# [Work instructions]
Two lines in the listing below mark the span: one contains "(468, 297) = (480, 355): green" and one contains "(399, 171) = (343, 252): brown". Reproduce both of them and everything between, exactly.

# [Source data]
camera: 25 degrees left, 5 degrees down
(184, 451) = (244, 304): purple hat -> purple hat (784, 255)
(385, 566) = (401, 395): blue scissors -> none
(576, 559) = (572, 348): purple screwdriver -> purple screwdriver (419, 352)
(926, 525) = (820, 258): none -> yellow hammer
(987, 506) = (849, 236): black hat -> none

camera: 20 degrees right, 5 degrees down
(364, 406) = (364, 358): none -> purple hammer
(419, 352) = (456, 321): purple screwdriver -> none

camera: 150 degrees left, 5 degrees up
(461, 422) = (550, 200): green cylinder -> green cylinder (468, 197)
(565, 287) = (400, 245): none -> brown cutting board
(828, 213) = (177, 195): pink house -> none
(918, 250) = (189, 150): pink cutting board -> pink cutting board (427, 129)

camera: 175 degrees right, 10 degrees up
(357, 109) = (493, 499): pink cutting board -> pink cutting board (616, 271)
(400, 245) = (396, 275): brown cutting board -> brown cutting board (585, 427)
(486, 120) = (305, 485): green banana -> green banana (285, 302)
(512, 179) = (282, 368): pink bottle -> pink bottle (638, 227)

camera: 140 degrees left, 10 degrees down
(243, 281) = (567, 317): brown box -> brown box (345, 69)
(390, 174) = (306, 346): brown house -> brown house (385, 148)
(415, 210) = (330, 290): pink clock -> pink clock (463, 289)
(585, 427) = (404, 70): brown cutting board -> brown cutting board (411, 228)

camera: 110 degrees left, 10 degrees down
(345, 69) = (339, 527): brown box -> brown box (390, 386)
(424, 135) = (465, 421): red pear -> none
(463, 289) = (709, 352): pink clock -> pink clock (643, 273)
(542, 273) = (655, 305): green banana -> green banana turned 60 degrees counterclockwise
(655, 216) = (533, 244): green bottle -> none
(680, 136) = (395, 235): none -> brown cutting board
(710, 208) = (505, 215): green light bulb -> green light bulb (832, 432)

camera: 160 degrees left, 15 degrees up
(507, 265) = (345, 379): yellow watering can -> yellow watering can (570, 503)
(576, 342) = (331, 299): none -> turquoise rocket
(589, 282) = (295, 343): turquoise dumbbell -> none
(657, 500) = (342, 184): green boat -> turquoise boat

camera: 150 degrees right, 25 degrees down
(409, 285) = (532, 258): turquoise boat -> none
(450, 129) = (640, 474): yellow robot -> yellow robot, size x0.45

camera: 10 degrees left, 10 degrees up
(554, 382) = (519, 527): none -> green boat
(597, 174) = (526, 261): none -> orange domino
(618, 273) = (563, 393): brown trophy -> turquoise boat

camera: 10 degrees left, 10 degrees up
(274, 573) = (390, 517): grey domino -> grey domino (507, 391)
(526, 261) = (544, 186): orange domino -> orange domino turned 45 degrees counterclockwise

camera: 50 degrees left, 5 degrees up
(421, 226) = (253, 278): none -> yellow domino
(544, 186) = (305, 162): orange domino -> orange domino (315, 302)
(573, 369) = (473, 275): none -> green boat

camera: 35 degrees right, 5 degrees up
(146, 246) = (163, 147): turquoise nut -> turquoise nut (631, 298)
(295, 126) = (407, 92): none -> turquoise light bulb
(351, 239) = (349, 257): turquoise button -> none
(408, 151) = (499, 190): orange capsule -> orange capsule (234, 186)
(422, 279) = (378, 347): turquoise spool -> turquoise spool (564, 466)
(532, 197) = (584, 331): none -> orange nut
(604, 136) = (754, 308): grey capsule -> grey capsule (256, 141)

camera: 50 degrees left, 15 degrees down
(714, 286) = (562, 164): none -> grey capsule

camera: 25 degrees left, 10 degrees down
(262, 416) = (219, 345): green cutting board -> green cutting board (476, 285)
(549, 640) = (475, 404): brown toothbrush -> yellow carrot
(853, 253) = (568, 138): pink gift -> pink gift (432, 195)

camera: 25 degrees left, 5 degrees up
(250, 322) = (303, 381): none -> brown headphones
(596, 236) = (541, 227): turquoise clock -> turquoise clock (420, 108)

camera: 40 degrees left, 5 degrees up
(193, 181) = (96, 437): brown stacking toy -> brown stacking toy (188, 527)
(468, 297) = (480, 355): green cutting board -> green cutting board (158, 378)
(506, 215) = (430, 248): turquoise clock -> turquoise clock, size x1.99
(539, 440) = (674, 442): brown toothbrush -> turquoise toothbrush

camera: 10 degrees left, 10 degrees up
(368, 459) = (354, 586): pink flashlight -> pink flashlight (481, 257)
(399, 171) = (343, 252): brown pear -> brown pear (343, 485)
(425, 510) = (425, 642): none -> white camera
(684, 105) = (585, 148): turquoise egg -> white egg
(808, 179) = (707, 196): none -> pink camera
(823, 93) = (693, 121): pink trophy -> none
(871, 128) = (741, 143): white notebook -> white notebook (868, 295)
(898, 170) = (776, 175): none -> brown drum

# [Answer]
(468, 297) = (480, 355): green cutting board -> green cutting board (158, 378)
(506, 215) = (430, 248): turquoise clock -> turquoise clock, size x1.99
(539, 440) = (674, 442): brown toothbrush -> turquoise toothbrush

camera: 10 degrees left, 10 degrees up
(368, 459) = (354, 586): pink flashlight -> pink flashlight (481, 257)
(399, 171) = (343, 252): brown pear -> brown pear (343, 485)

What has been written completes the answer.